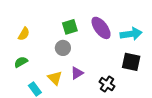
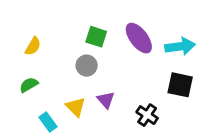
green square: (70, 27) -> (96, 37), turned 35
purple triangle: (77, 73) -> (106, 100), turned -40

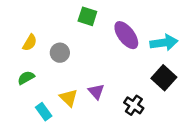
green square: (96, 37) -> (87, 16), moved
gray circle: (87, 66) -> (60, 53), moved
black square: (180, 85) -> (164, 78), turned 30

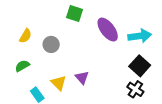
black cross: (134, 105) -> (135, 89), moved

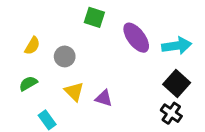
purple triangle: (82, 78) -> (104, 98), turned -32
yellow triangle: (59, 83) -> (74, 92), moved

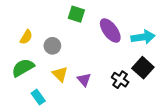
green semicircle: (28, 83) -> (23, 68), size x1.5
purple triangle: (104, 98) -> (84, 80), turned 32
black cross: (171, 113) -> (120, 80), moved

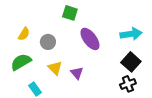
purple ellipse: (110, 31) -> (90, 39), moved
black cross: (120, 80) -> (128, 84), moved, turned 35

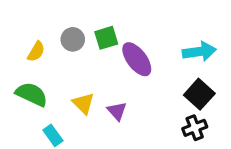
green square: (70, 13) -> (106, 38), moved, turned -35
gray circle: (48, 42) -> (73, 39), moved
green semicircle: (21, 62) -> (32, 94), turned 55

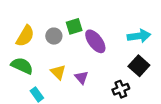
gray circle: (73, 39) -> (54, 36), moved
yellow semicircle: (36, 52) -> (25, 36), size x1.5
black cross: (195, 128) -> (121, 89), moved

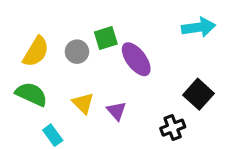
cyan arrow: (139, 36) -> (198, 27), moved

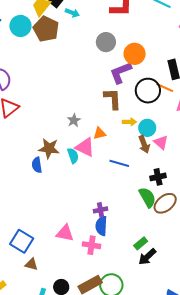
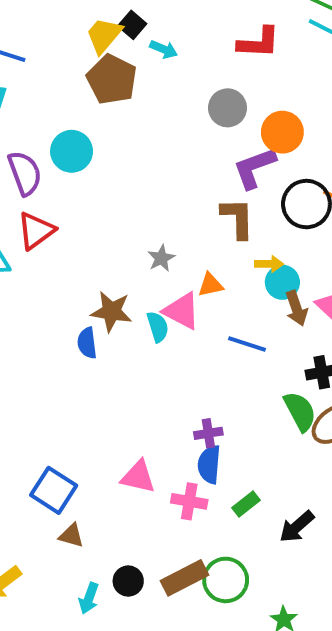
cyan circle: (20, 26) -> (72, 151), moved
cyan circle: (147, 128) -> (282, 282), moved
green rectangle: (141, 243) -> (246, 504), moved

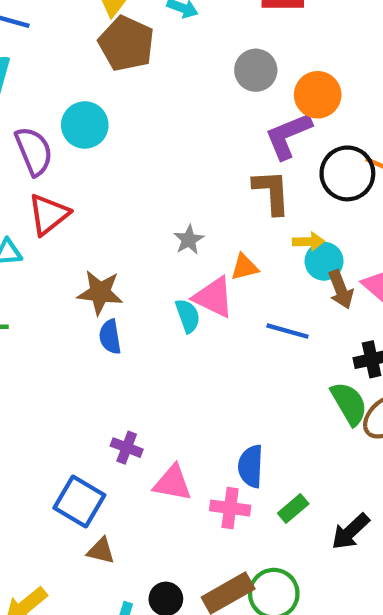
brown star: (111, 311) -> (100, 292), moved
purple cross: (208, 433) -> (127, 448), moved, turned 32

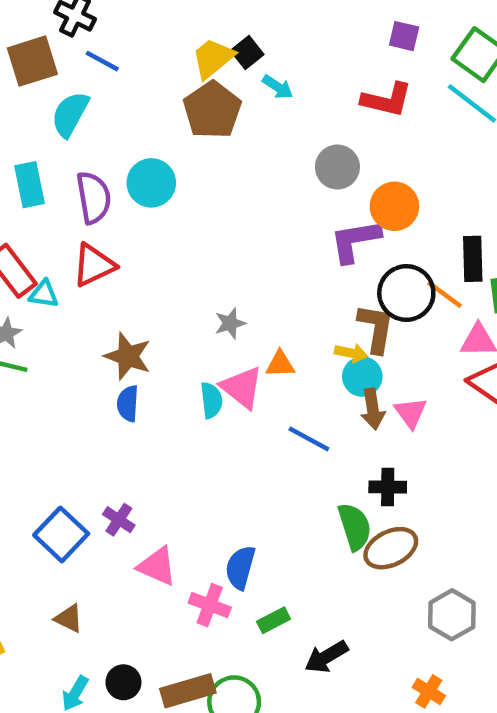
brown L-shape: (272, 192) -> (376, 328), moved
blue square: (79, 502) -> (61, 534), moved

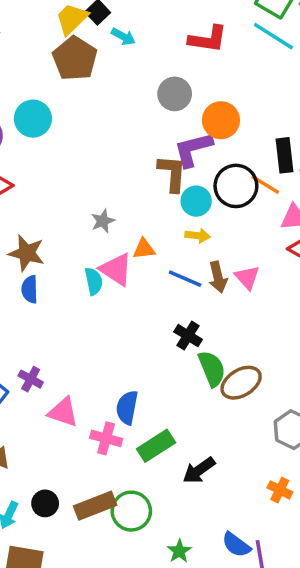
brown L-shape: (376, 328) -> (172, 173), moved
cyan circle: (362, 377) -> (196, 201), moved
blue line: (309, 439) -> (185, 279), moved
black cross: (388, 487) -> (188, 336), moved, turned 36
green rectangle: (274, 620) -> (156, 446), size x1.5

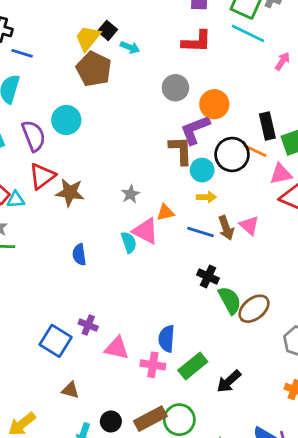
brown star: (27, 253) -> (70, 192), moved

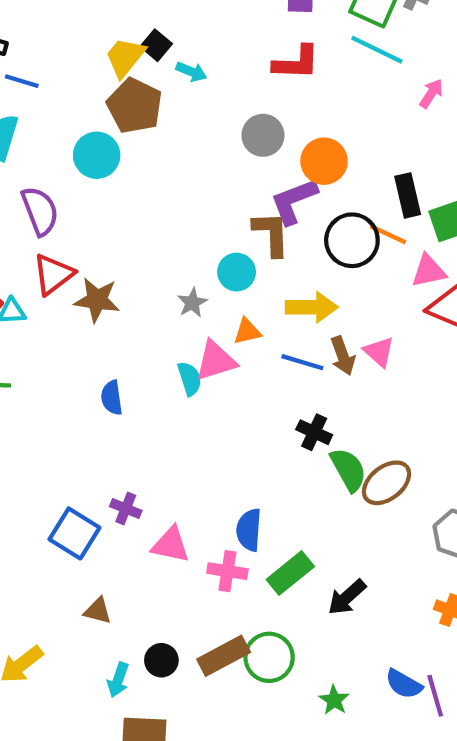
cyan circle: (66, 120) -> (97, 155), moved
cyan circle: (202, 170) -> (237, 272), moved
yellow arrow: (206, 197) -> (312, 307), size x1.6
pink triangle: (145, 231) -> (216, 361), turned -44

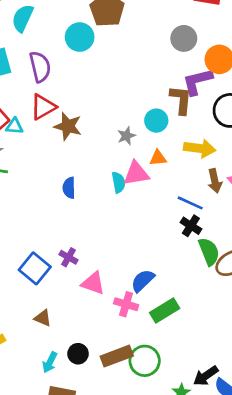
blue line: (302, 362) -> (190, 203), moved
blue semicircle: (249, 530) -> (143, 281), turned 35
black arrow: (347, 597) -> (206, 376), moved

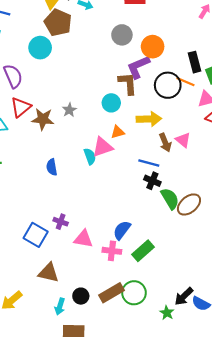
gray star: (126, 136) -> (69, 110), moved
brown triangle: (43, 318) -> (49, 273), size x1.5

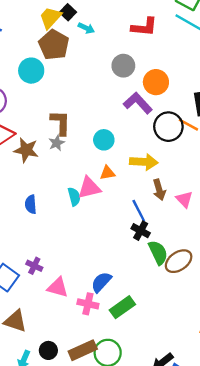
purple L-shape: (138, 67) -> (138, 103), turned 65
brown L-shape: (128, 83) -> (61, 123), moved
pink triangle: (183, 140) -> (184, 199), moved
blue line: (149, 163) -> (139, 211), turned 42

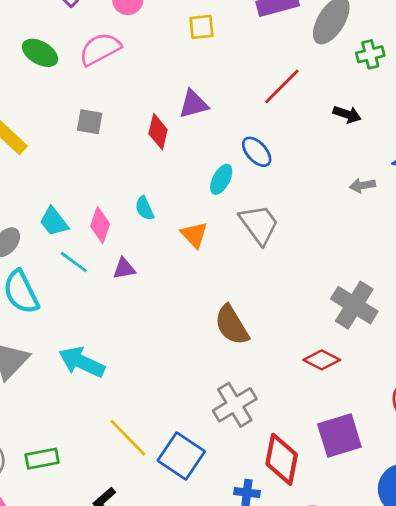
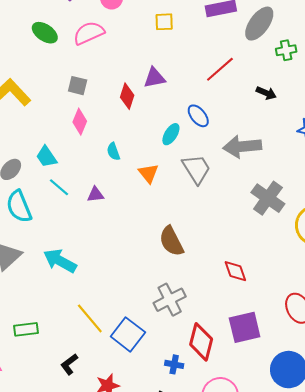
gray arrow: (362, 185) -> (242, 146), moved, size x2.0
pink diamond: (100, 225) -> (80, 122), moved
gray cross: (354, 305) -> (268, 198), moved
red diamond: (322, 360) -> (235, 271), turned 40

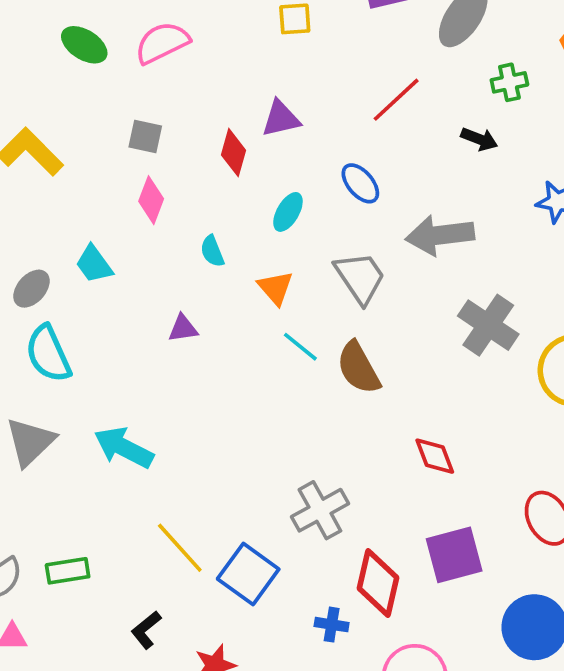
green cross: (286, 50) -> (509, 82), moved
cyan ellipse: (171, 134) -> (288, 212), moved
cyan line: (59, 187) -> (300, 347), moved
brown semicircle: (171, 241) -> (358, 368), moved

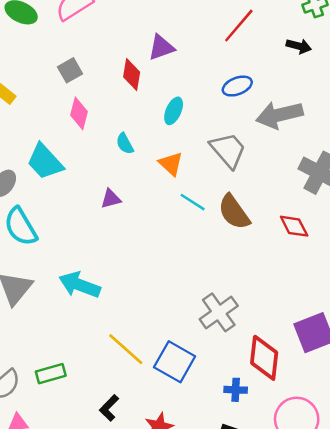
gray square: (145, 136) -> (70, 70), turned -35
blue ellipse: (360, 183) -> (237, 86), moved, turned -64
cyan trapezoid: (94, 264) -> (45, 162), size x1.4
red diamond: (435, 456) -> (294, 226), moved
----
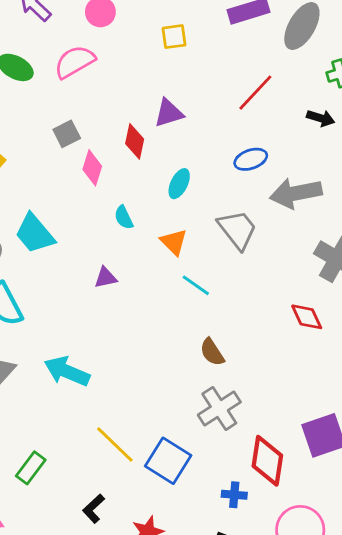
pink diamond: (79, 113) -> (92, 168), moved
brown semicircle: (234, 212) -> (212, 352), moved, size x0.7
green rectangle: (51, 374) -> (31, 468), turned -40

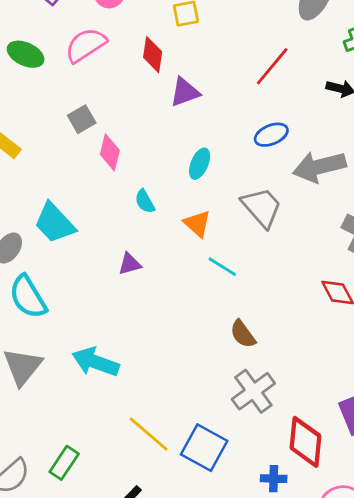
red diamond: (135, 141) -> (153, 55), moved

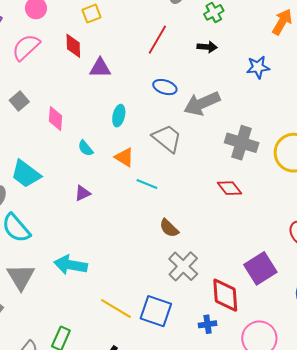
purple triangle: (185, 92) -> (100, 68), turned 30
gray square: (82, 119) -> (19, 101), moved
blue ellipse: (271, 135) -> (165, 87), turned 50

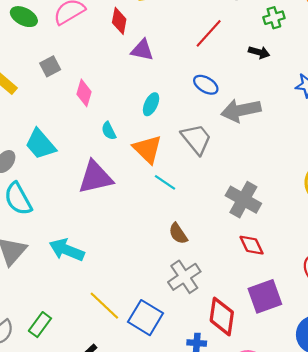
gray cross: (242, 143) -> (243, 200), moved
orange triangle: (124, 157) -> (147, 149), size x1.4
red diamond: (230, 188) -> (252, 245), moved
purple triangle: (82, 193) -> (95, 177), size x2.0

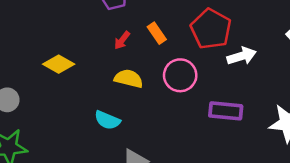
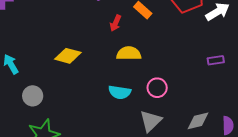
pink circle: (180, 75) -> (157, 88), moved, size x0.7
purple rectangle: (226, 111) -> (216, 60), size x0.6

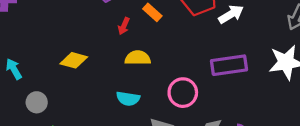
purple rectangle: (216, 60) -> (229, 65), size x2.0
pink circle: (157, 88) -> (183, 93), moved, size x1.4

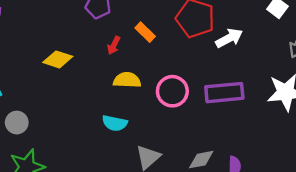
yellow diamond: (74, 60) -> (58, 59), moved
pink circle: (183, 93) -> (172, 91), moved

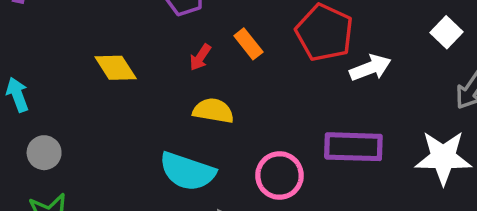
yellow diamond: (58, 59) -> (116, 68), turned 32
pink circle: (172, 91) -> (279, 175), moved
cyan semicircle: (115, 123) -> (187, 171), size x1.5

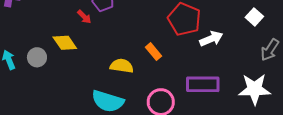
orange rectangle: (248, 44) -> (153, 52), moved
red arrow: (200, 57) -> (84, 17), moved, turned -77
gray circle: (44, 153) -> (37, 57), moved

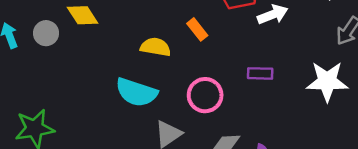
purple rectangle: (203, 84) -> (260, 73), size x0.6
----
PROBLEM STATEMENT - What is the number of lines in the data that contain "brown"? Write that number and nothing else.

OUTPUT OF THE TASK - 8